_AIM OF THE EXERCISE_
The line containing "red hourglass: 1 -> 0" and every line after it, through the end of the records below: repeat them exactly, nothing more.

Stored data
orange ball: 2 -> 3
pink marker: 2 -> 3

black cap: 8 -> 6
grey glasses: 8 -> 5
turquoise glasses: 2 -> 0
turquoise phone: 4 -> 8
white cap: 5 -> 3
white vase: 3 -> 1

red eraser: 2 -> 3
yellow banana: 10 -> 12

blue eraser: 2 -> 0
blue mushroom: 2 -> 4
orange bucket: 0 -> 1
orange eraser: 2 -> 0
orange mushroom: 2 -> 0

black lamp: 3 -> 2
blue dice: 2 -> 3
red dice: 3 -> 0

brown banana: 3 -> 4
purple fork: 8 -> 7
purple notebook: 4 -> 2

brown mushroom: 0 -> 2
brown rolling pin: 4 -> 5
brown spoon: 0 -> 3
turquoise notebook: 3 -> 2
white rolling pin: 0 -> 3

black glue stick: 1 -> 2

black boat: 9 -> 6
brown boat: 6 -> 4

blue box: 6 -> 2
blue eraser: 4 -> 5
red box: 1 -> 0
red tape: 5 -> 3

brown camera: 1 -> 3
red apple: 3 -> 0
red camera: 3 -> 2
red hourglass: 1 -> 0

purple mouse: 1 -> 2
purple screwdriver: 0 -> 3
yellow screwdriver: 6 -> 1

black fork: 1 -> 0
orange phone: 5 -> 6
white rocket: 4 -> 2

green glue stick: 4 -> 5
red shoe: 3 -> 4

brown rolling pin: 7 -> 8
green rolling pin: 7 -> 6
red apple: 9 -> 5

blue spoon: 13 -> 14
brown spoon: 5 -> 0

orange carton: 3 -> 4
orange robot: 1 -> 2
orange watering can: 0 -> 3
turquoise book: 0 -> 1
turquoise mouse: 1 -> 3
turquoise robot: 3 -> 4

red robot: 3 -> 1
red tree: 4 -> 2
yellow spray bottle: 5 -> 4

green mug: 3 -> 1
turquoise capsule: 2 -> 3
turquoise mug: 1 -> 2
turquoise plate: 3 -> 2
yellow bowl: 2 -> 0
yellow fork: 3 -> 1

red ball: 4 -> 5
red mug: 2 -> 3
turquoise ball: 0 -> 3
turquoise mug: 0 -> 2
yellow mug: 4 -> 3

_ANSWER TO THE PROBLEM_
red hourglass: 1 -> 0

purple mouse: 1 -> 2
purple screwdriver: 0 -> 3
yellow screwdriver: 6 -> 1

black fork: 1 -> 0
orange phone: 5 -> 6
white rocket: 4 -> 2

green glue stick: 4 -> 5
red shoe: 3 -> 4

brown rolling pin: 7 -> 8
green rolling pin: 7 -> 6
red apple: 9 -> 5

blue spoon: 13 -> 14
brown spoon: 5 -> 0

orange carton: 3 -> 4
orange robot: 1 -> 2
orange watering can: 0 -> 3
turquoise book: 0 -> 1
turquoise mouse: 1 -> 3
turquoise robot: 3 -> 4

red robot: 3 -> 1
red tree: 4 -> 2
yellow spray bottle: 5 -> 4

green mug: 3 -> 1
turquoise capsule: 2 -> 3
turquoise mug: 1 -> 2
turquoise plate: 3 -> 2
yellow bowl: 2 -> 0
yellow fork: 3 -> 1

red ball: 4 -> 5
red mug: 2 -> 3
turquoise ball: 0 -> 3
turquoise mug: 0 -> 2
yellow mug: 4 -> 3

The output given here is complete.